Edit tracking data:

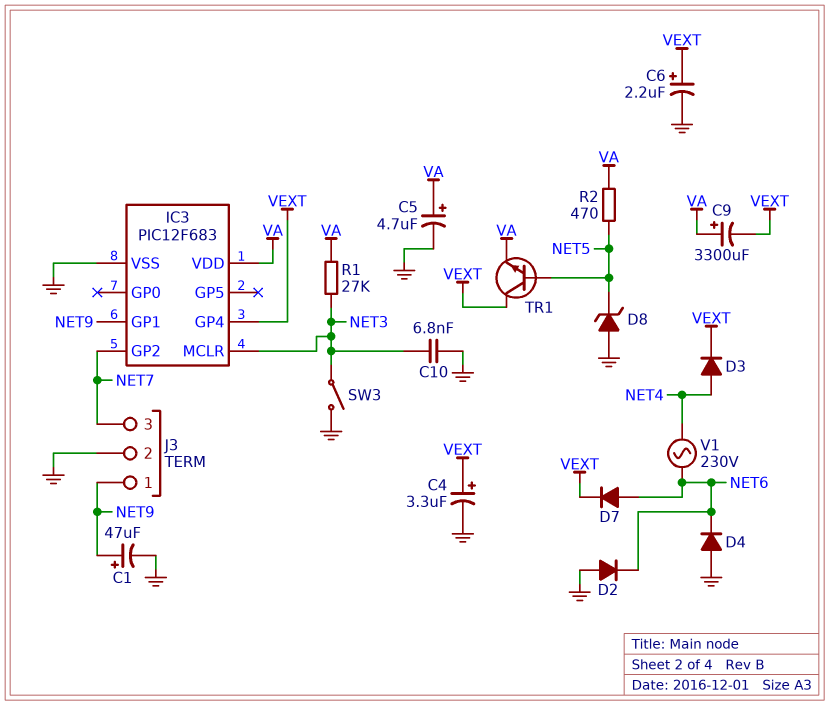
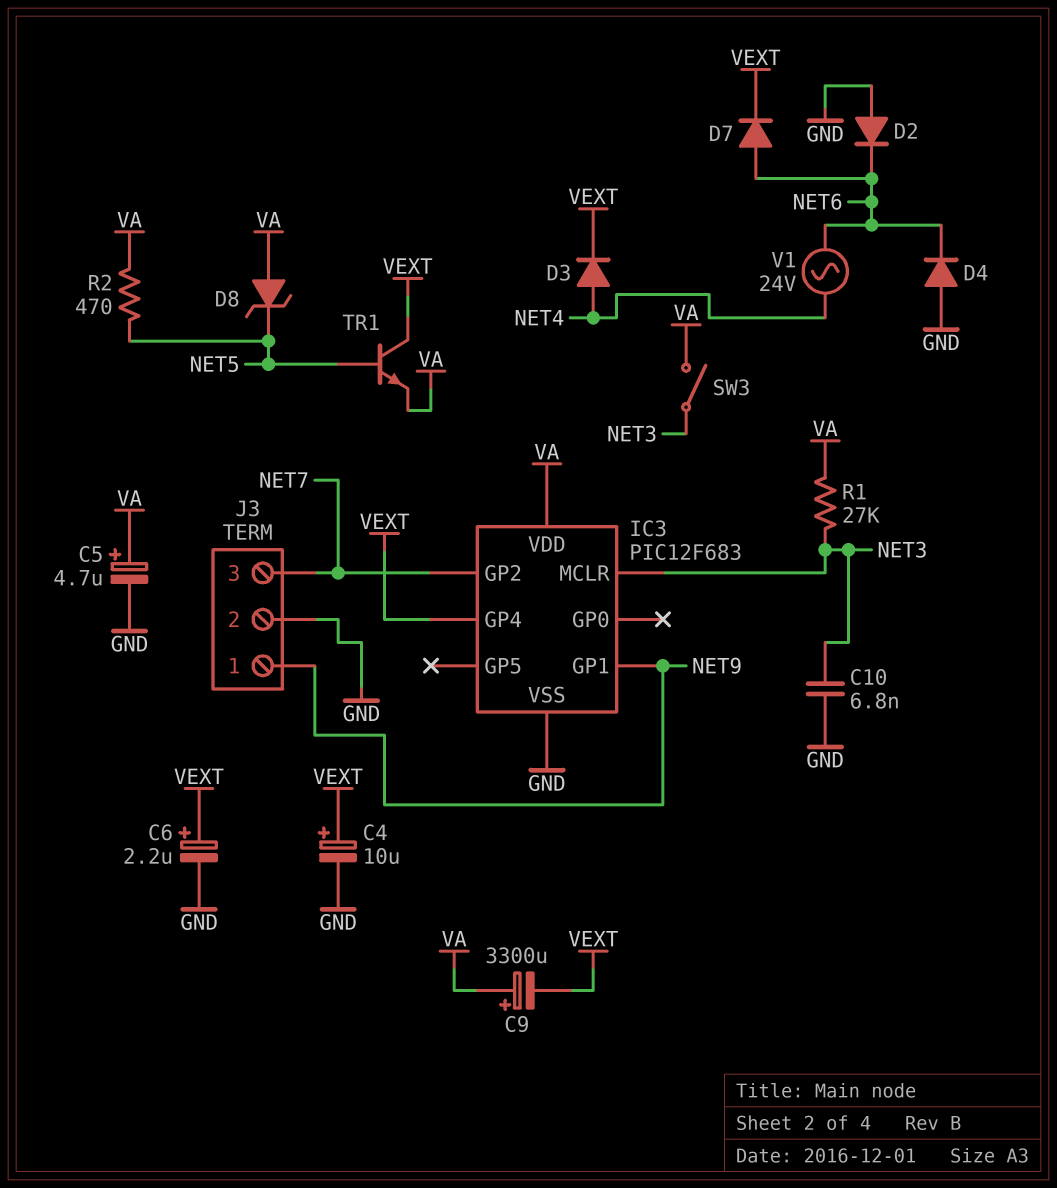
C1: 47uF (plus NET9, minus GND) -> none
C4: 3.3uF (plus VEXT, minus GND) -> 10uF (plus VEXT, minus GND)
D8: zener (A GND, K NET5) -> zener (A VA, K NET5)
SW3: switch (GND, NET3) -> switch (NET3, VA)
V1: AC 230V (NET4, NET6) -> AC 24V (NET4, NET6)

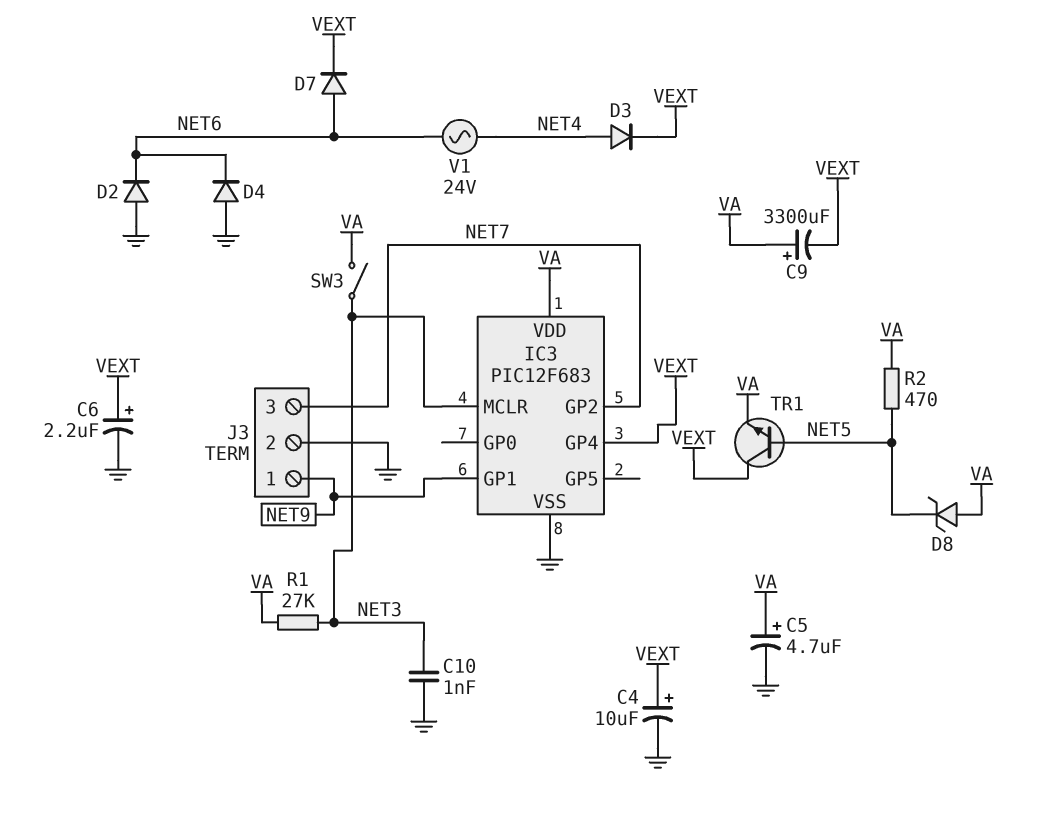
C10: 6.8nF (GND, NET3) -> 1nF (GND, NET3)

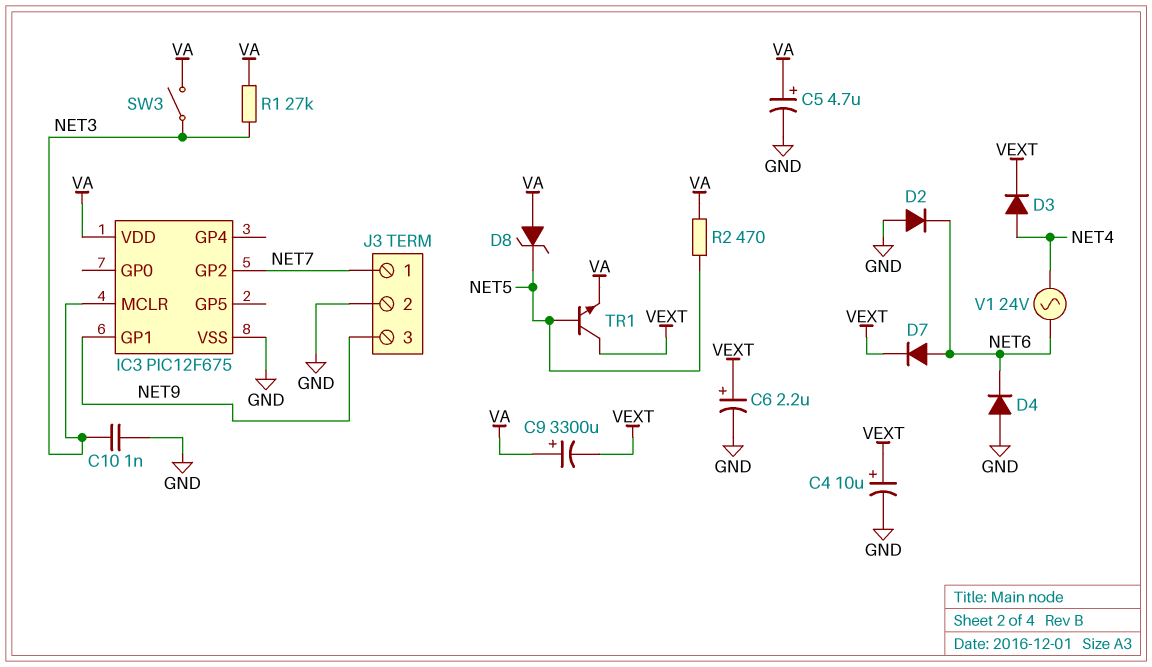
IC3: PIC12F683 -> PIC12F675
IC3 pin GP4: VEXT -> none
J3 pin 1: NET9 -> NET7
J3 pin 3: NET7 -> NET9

# Work order
Scan the records for lines with the string "none". Give the number of such lines and nothing else.

# Exercise output
2